__EXERCISE DIRECTIONS__
Find the string "camera" in the records and copy each line where it occurs.

__SUPPLIED DATA__
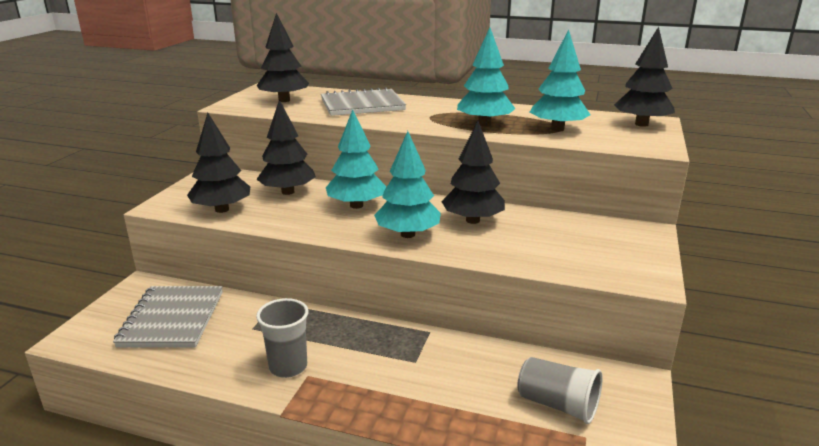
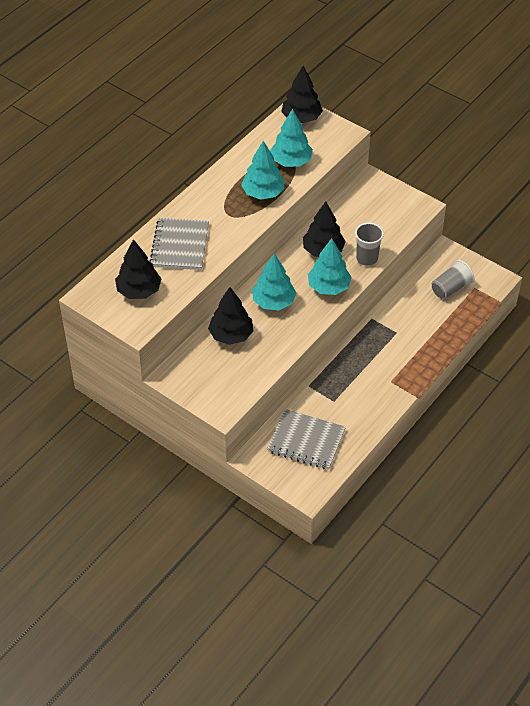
camera: 70 degrees left, 25 degrees up
(222, 209) = (246, 376): black tree -> none
(288, 367) = (380, 388): grey cup -> grey cup (367, 258)

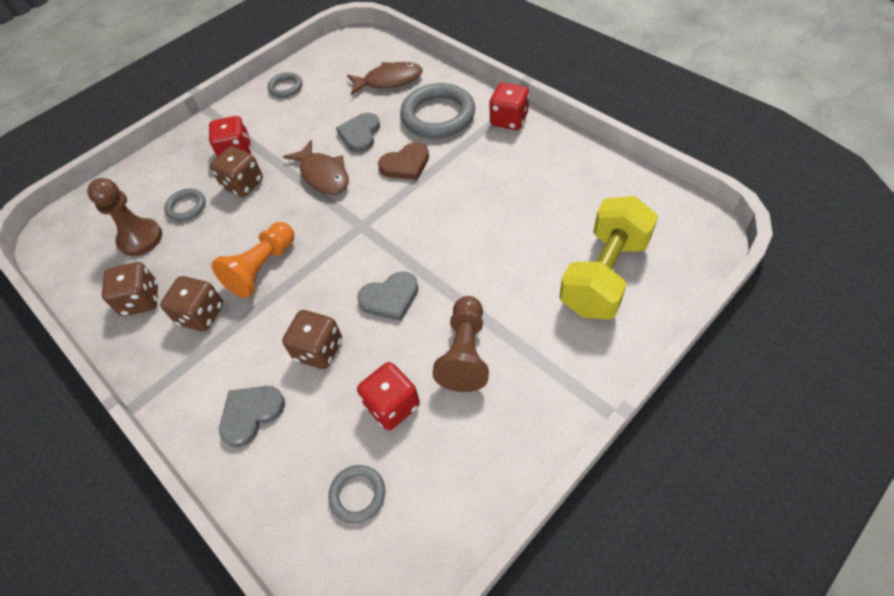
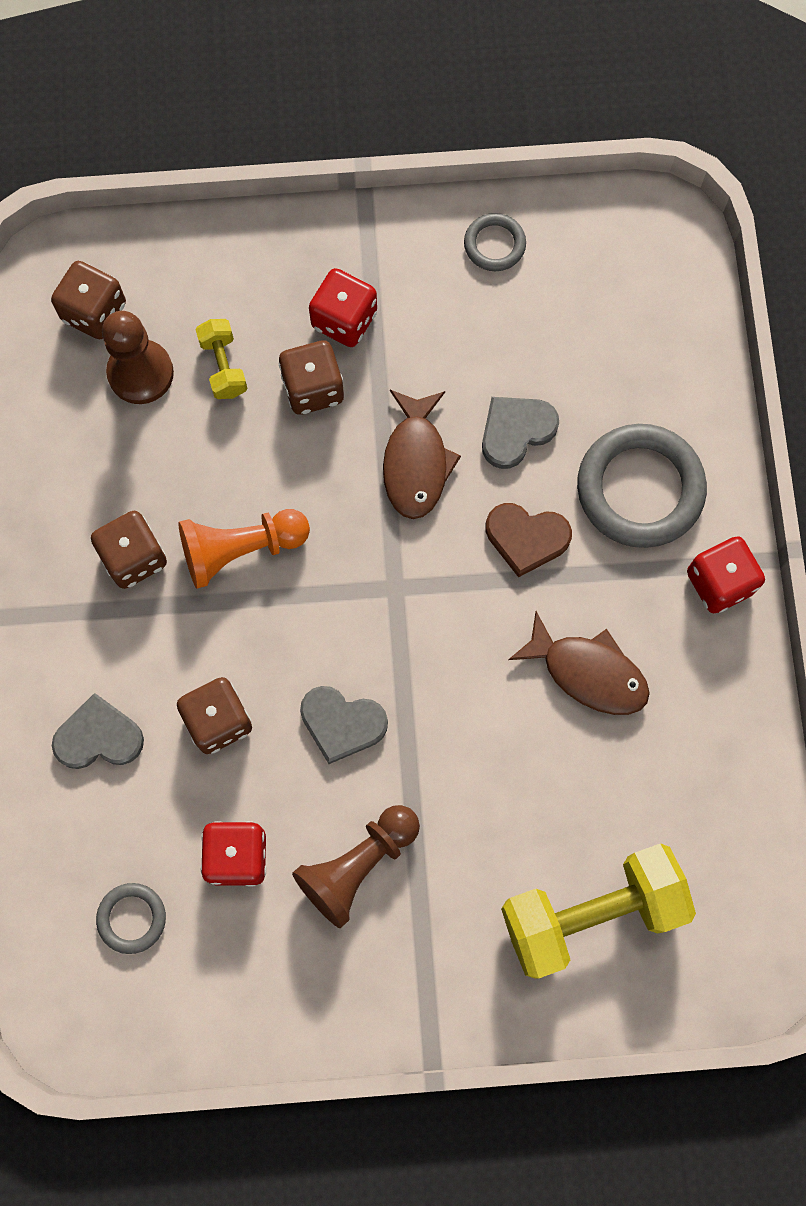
camera: 35 degrees right, 20 degrees up
(141, 300) = (85, 475): brown dice -> brown dice (94, 312)
(186, 207) = (223, 366): grey ring -> yellow dumbbell
(389, 81) = (637, 360): brown fish -> brown fish (588, 672)

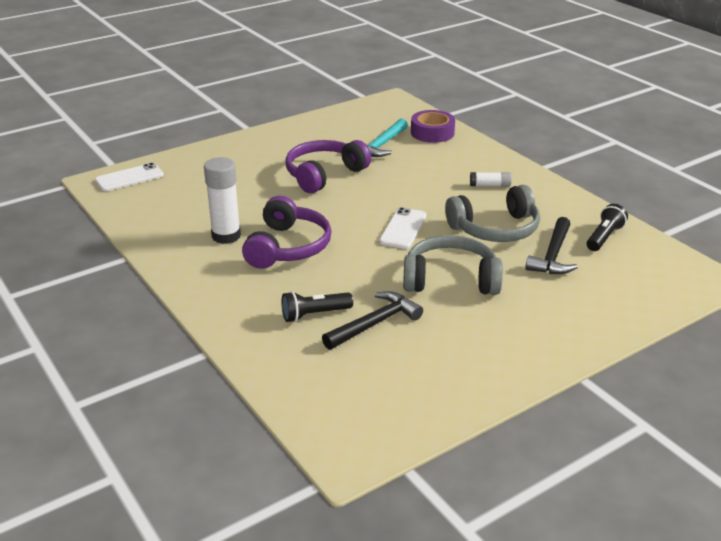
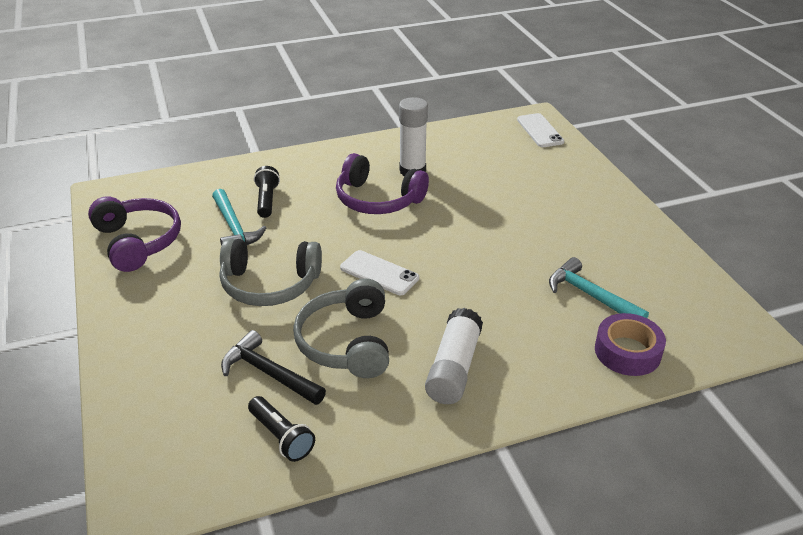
camera: 105 degrees right, 5 degrees up
(324, 175) = (518, 239): purple headphones -> purple headphones (138, 242)
(374, 323) = (234, 227): black hammer -> turquoise hammer
(450, 279) = (270, 284): grey headphones -> grey headphones turned 75 degrees clockwise
(490, 185) = (453, 367): white glue stick -> white glue stick, size x1.87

__EXERCISE RESULT__
camera: 70 degrees left, 25 degrees up
camera: 35 degrees right, 20 degrees up
camera: 105 degrees right, 5 degrees up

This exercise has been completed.